Supplied records

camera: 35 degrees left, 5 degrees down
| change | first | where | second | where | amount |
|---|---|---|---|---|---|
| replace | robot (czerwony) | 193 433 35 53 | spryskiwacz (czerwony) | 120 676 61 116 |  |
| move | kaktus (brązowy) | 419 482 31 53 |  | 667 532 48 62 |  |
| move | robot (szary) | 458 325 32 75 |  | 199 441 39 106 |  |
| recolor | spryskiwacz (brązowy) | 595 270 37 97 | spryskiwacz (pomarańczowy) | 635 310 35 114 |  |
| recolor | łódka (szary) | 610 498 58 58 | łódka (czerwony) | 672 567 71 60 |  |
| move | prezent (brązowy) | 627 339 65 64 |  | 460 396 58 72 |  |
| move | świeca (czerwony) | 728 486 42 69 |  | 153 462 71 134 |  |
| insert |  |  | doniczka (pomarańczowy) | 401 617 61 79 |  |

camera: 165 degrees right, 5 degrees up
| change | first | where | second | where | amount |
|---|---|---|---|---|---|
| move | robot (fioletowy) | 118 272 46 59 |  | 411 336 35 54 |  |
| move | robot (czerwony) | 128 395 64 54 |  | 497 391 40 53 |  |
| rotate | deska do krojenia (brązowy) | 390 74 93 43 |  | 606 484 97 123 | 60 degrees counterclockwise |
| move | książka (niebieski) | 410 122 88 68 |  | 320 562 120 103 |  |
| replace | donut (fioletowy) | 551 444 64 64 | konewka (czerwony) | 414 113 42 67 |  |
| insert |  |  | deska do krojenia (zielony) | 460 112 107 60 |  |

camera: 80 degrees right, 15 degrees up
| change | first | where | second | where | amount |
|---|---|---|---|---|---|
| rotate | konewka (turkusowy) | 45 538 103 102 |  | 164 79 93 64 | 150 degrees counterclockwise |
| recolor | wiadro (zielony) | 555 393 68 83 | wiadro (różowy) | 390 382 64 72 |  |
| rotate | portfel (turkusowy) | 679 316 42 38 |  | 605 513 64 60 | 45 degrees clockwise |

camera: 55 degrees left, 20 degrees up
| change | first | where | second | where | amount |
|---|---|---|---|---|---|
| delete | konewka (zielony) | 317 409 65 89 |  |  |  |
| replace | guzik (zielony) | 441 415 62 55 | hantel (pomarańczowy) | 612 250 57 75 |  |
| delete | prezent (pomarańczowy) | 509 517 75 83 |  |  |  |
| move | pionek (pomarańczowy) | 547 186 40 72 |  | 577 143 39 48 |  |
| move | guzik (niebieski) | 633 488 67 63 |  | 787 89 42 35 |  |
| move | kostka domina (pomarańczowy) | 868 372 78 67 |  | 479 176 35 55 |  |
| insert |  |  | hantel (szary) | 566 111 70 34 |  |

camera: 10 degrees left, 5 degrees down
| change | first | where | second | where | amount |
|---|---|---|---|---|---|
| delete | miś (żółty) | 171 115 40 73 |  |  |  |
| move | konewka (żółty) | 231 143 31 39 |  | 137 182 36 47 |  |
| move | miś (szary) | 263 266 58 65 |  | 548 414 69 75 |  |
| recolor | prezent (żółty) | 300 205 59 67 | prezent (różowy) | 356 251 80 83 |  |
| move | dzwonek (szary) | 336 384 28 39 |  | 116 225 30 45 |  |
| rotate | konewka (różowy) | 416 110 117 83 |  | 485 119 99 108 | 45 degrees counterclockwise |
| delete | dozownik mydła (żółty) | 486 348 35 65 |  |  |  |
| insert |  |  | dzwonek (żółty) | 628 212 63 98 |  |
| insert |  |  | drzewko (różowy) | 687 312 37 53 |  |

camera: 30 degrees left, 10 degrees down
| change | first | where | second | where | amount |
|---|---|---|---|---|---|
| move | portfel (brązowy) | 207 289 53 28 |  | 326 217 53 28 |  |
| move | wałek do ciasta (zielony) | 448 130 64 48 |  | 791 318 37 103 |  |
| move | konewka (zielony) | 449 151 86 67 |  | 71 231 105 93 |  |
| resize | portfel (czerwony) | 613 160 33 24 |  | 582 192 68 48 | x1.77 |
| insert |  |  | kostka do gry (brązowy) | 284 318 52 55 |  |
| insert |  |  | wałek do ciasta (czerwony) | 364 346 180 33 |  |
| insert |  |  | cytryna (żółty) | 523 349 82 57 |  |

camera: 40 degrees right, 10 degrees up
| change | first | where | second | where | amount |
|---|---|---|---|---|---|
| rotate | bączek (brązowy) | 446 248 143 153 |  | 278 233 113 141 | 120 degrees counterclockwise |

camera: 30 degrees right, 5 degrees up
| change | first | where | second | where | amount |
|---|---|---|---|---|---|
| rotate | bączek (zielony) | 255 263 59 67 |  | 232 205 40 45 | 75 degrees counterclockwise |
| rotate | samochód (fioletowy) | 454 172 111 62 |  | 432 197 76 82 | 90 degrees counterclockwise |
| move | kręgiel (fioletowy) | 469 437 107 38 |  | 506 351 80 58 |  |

What to work on
Please repeat the entries above exactly as they read.

Completed exercise
camera: 35 degrees left, 5 degrees down
| change | first | where | second | where | amount |
|---|---|---|---|---|---|
| replace | robot (czerwony) | 193 433 35 53 | spryskiwacz (czerwony) | 120 676 61 116 |  |
| move | kaktus (brązowy) | 419 482 31 53 |  | 667 532 48 62 |  |
| move | robot (szary) | 458 325 32 75 |  | 199 441 39 106 |  |
| recolor | spryskiwacz (brązowy) | 595 270 37 97 | spryskiwacz (pomarańczowy) | 635 310 35 114 |  |
| recolor | łódka (szary) | 610 498 58 58 | łódka (czerwony) | 672 567 71 60 |  |
| move | prezent (brązowy) | 627 339 65 64 |  | 460 396 58 72 |  |
| move | świeca (czerwony) | 728 486 42 69 |  | 153 462 71 134 |  |
| insert |  |  | doniczka (pomarańczowy) | 401 617 61 79 |  |

camera: 165 degrees right, 5 degrees up
| change | first | where | second | where | amount |
|---|---|---|---|---|---|
| move | robot (fioletowy) | 118 272 46 59 |  | 411 336 35 54 |  |
| move | robot (czerwony) | 128 395 64 54 |  | 497 391 40 53 |  |
| rotate | deska do krojenia (brązowy) | 390 74 93 43 |  | 606 484 97 123 | 60 degrees counterclockwise |
| move | książka (niebieski) | 410 122 88 68 |  | 320 562 120 103 |  |
| replace | donut (fioletowy) | 551 444 64 64 | konewka (czerwony) | 414 113 42 67 |  |
| insert |  |  | deska do krojenia (zielony) | 460 112 107 60 |  |

camera: 80 degrees right, 15 degrees up
| change | first | where | second | where | amount |
|---|---|---|---|---|---|
| rotate | konewka (turkusowy) | 45 538 103 102 |  | 164 79 93 64 | 150 degrees counterclockwise |
| recolor | wiadro (zielony) | 555 393 68 83 | wiadro (różowy) | 390 382 64 72 |  |
| rotate | portfel (turkusowy) | 679 316 42 38 |  | 605 513 64 60 | 45 degrees clockwise |

camera: 55 degrees left, 20 degrees up
| change | first | where | second | where | amount |
|---|---|---|---|---|---|
| delete | konewka (zielony) | 317 409 65 89 |  |  |  |
| replace | guzik (zielony) | 441 415 62 55 | hantel (pomarańczowy) | 612 250 57 75 |  |
| delete | prezent (pomarańczowy) | 509 517 75 83 |  |  |  |
| move | pionek (pomarańczowy) | 547 186 40 72 |  | 577 143 39 48 |  |
| move | guzik (niebieski) | 633 488 67 63 |  | 787 89 42 35 |  |
| move | kostka domina (pomarańczowy) | 868 372 78 67 |  | 479 176 35 55 |  |
| insert |  |  | hantel (szary) | 566 111 70 34 |  |

camera: 10 degrees left, 5 degrees down
| change | first | where | second | where | amount |
|---|---|---|---|---|---|
| delete | miś (żółty) | 171 115 40 73 |  |  |  |
| move | konewka (żółty) | 231 143 31 39 |  | 137 182 36 47 |  |
| move | miś (szary) | 263 266 58 65 |  | 548 414 69 75 |  |
| recolor | prezent (żółty) | 300 205 59 67 | prezent (różowy) | 356 251 80 83 |  |
| move | dzwonek (szary) | 336 384 28 39 |  | 116 225 30 45 |  |
| rotate | konewka (różowy) | 416 110 117 83 |  | 485 119 99 108 | 45 degrees counterclockwise |
| delete | dozownik mydła (żółty) | 486 348 35 65 |  |  |  |
| insert |  |  | dzwonek (żółty) | 628 212 63 98 |  |
| insert |  |  | drzewko (różowy) | 687 312 37 53 |  |

camera: 30 degrees left, 10 degrees down
| change | first | where | second | where | amount |
|---|---|---|---|---|---|
| move | portfel (brązowy) | 207 289 53 28 |  | 326 217 53 28 |  |
| move | wałek do ciasta (zielony) | 448 130 64 48 |  | 791 318 37 103 |  |
| move | konewka (zielony) | 449 151 86 67 |  | 71 231 105 93 |  |
| resize | portfel (czerwony) | 613 160 33 24 |  | 582 192 68 48 | x1.77 |
| insert |  |  | kostka do gry (brązowy) | 284 318 52 55 |  |
| insert |  |  | wałek do ciasta (czerwony) | 364 346 180 33 |  |
| insert |  |  | cytryna (żółty) | 523 349 82 57 |  |

camera: 40 degrees right, 10 degrees up
| change | first | where | second | where | amount |
|---|---|---|---|---|---|
| rotate | bączek (brązowy) | 446 248 143 153 |  | 278 233 113 141 | 120 degrees counterclockwise |

camera: 30 degrees right, 5 degrees up
| change | first | where | second | where | amount |
|---|---|---|---|---|---|
| rotate | bączek (zielony) | 255 263 59 67 |  | 232 205 40 45 | 75 degrees counterclockwise |
| rotate | samochód (fioletowy) | 454 172 111 62 |  | 432 197 76 82 | 90 degrees counterclockwise |
| move | kręgiel (fioletowy) | 469 437 107 38 |  | 506 351 80 58 |  |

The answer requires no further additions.